Required action ▸
Return the lines below that carry the word "VRAW".

START Information shown

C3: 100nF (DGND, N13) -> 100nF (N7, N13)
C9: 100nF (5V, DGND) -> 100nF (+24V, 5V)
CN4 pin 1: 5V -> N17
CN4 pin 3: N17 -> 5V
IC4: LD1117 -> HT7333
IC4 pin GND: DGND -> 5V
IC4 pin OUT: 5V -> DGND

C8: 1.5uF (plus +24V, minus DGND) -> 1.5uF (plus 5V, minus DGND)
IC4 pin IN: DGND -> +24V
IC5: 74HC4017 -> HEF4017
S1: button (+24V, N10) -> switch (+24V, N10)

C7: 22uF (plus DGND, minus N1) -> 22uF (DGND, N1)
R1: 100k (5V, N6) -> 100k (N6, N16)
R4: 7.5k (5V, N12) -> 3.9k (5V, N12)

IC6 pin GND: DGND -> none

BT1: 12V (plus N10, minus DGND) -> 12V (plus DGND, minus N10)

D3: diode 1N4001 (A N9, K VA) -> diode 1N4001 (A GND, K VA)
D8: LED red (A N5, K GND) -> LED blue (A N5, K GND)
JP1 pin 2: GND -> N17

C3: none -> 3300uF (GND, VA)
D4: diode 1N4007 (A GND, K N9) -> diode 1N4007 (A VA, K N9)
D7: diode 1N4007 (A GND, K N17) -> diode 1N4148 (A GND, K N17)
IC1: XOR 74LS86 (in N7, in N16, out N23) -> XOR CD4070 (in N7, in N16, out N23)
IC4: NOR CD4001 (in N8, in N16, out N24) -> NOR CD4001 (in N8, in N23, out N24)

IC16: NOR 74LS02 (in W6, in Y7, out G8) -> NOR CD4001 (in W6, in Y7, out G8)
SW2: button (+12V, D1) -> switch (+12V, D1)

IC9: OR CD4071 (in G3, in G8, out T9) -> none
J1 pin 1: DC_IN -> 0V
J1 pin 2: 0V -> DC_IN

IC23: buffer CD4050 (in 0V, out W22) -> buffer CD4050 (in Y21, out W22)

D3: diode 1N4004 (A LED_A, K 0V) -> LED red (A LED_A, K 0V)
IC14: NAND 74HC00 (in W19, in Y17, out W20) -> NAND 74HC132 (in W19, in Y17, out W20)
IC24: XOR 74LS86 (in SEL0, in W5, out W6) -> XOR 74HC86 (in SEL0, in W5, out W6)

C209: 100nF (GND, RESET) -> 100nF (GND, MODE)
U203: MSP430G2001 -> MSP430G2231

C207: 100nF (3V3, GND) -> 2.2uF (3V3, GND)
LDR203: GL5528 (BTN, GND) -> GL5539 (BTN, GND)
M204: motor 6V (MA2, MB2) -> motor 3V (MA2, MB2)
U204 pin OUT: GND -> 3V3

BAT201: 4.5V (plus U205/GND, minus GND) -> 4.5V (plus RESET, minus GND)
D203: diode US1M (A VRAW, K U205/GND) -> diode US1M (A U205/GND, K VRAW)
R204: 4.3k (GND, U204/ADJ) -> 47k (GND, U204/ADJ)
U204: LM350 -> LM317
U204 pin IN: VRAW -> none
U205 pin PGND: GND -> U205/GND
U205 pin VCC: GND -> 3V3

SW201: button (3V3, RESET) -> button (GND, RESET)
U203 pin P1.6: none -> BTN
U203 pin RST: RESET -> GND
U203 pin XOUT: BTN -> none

END Information shown

Response area ▸
D203: diode US1M (A VRAW, K U205/GND) -> diode US1M (A U205/GND, K VRAW)
U204 pin IN: VRAW -> none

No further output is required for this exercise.